### Records from a collection
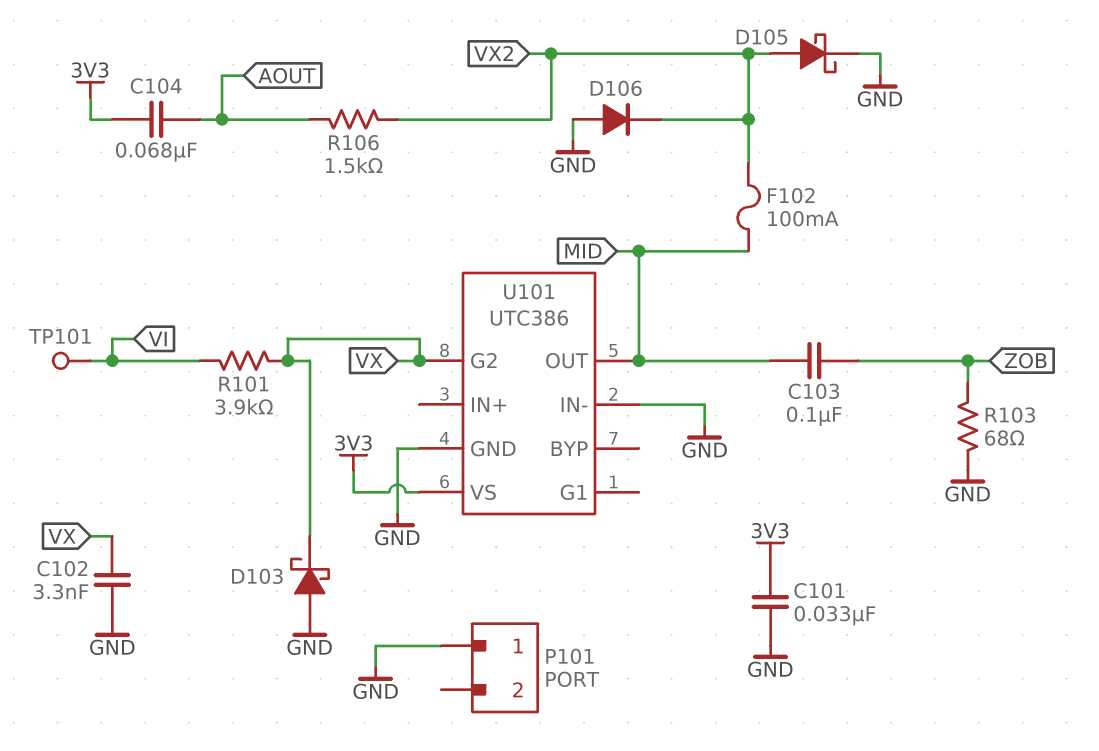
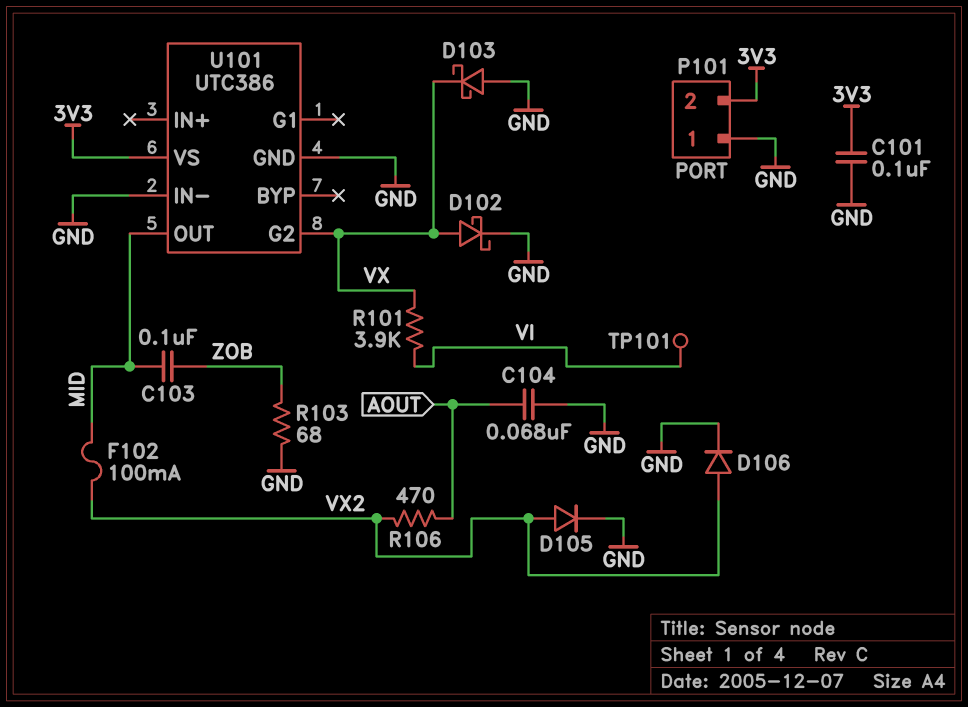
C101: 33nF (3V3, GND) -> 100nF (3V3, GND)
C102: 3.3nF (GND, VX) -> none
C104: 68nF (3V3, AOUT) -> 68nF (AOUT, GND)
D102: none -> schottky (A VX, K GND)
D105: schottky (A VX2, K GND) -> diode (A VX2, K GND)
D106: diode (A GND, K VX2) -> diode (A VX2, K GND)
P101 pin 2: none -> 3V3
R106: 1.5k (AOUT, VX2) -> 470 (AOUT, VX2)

### Assigned task
Search the entries for the line holding "D102: none -> schottky (A VX, K GND)". Return that line and the ones after it through the last, exactly.

### Task answer
D102: none -> schottky (A VX, K GND)
D105: schottky (A VX2, K GND) -> diode (A VX2, K GND)
D106: diode (A GND, K VX2) -> diode (A VX2, K GND)
P101 pin 2: none -> 3V3
R106: 1.5k (AOUT, VX2) -> 470 (AOUT, VX2)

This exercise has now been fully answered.